Activity
A single number is required: the count of lines in the entries below that include the word "minus".

[Saved data entries]

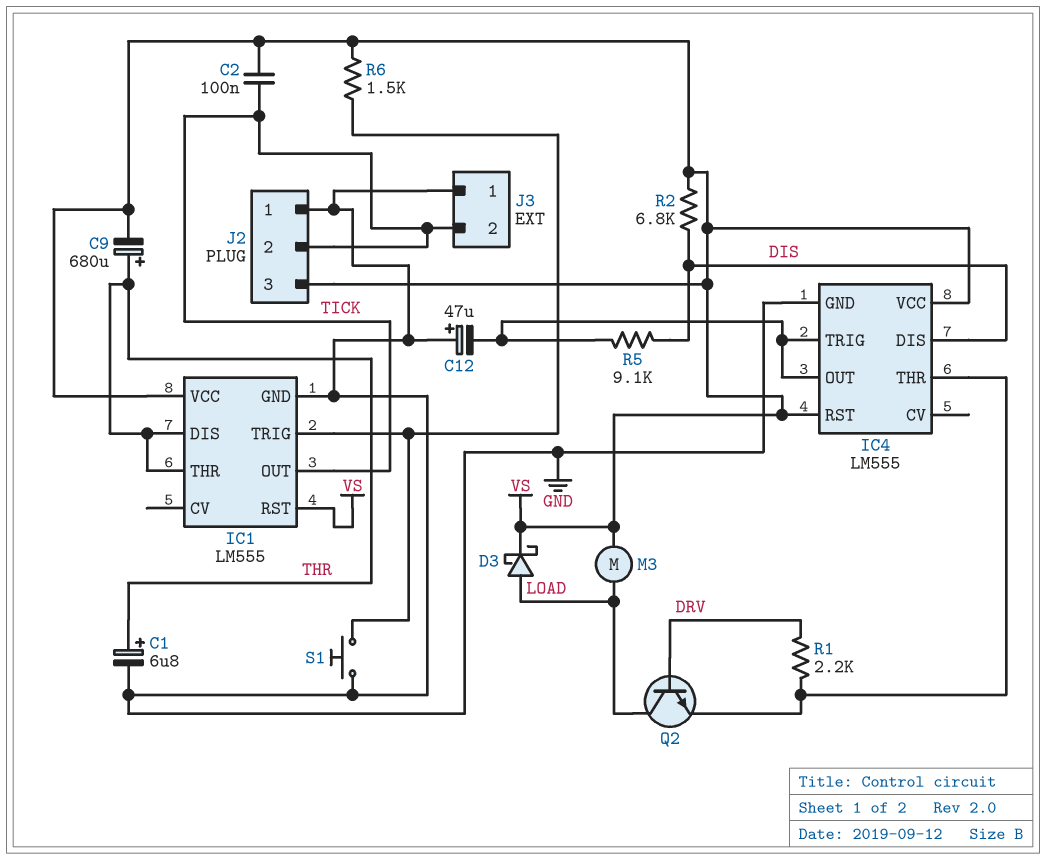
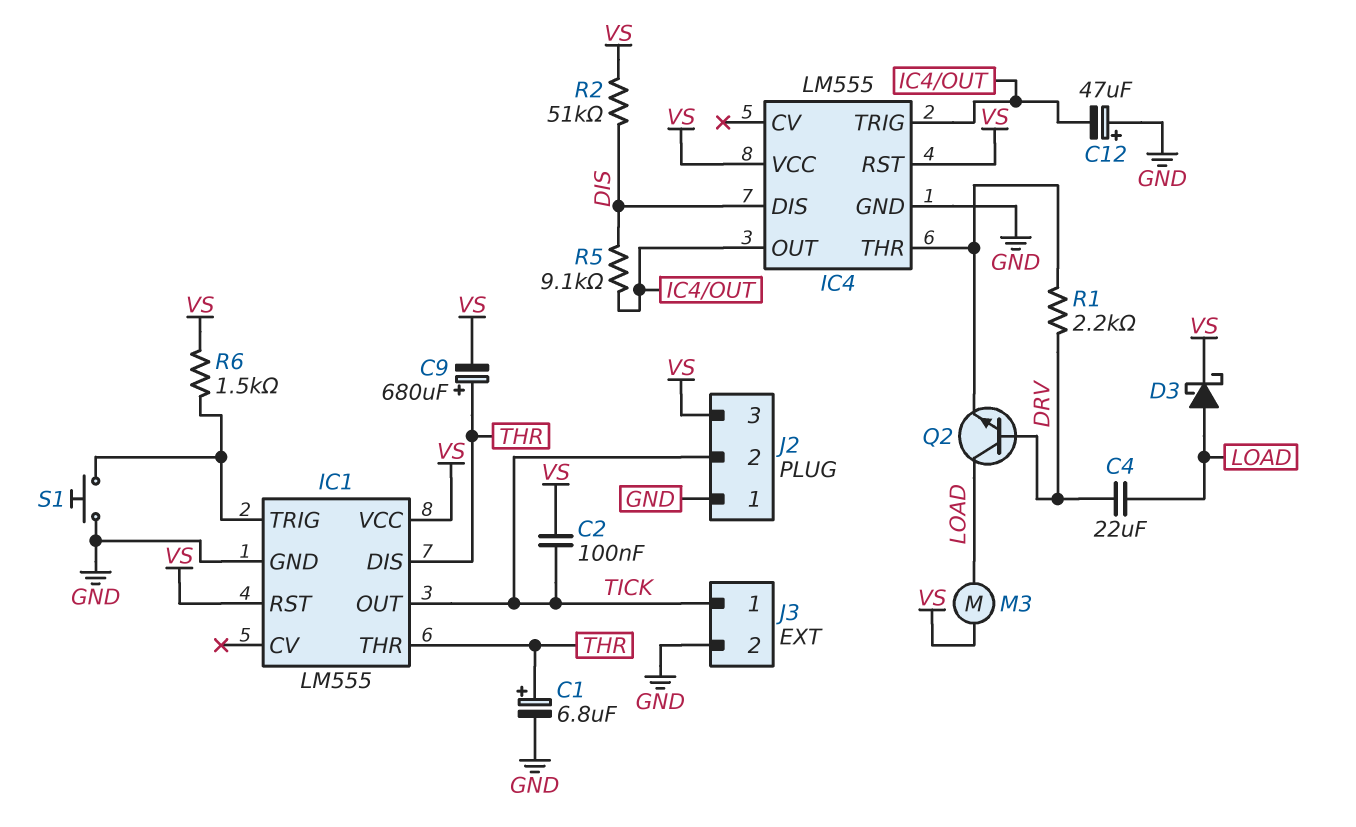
C4: none -> 22uF (DRV, LOAD)
J3 pin 1: GND -> TICK
J3 pin 2: TICK -> GND
R2: 6.8k (DIS, VS) -> 51k (DIS, VS)

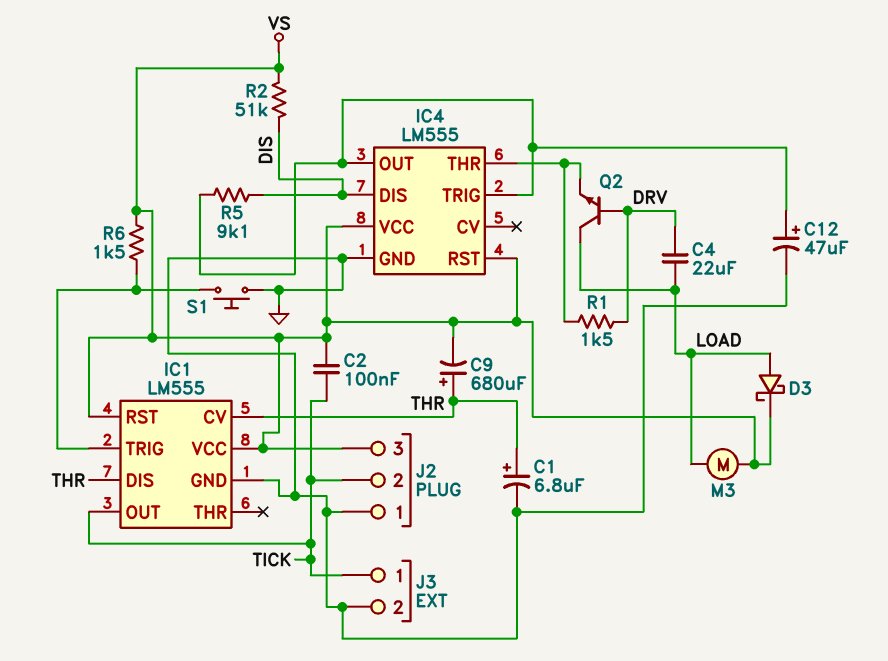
C12: 47uF (plus GND, minus IC4/OUT) -> 47uF (plus IC4/OUT, minus GND)
IC1 pin CV: none -> THR
IC1 pin THR: THR -> none
R1: 2.2k (DRV, IC4/THR) -> 1.5k (DRV, IC4/THR)

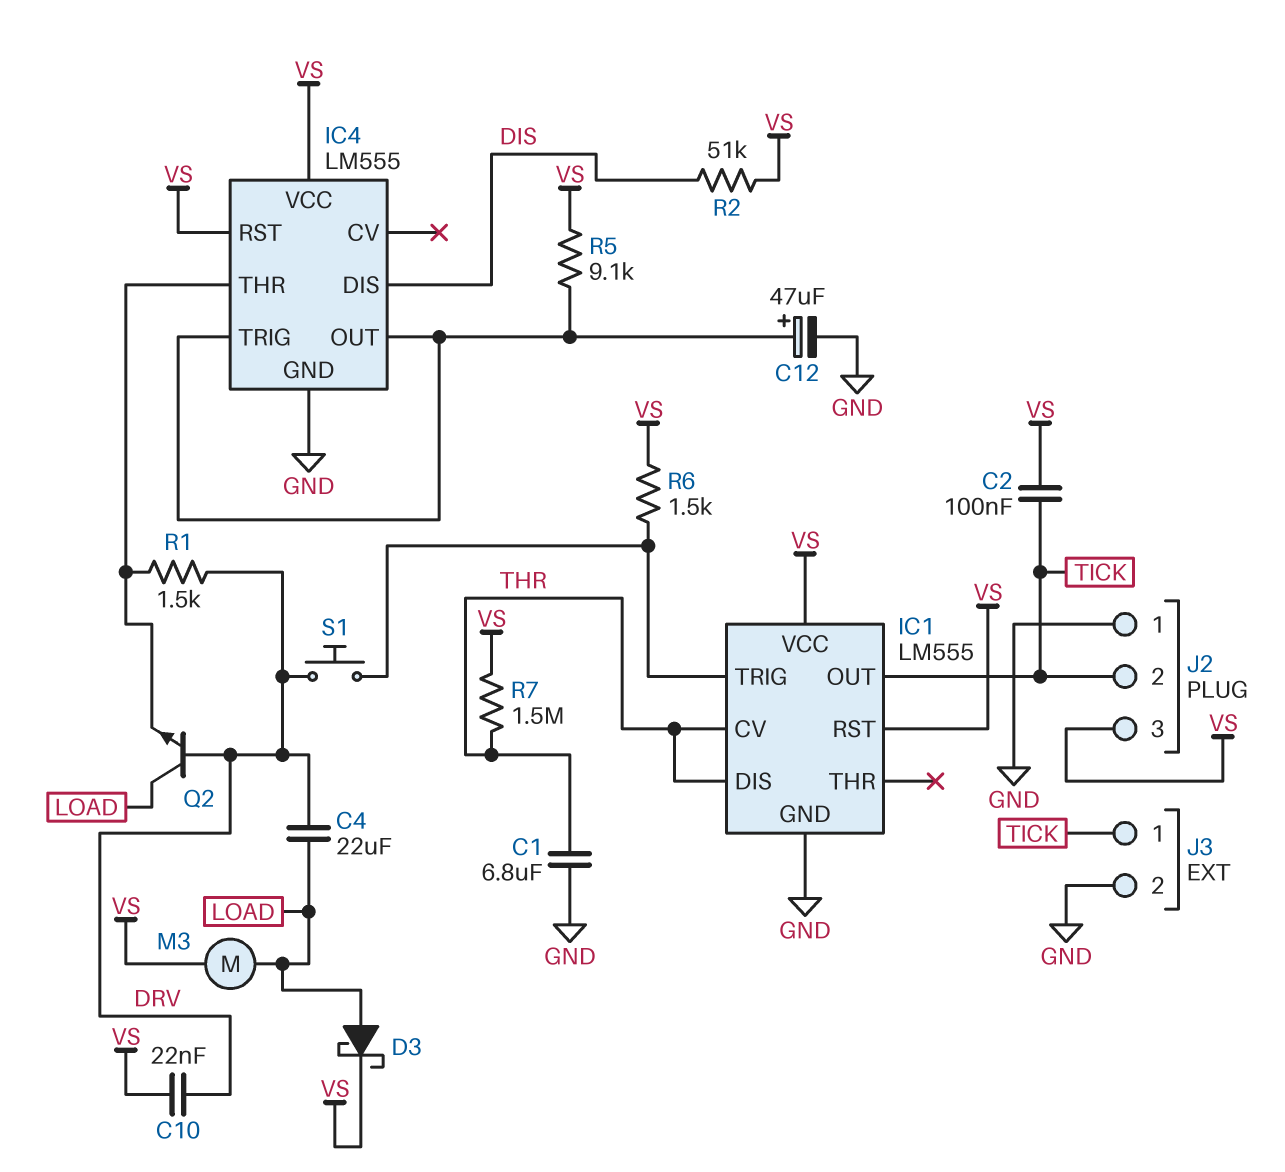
C1: 6.8uF (plus THR, minus GND) -> 6.8uF (GND, THR)
C9: 680uF (plus THR, minus VS) -> none
C10: none -> 22nF (DRV, VS)
R5: 9.1k (DIS, IC4/OUT) -> 9.1k (IC4/OUT, VS)
R7: none -> 1.5M (THR, VS)
S1: button (GND, IC1/TRIG) -> button (DRV, IC1/TRIG)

Answer area
3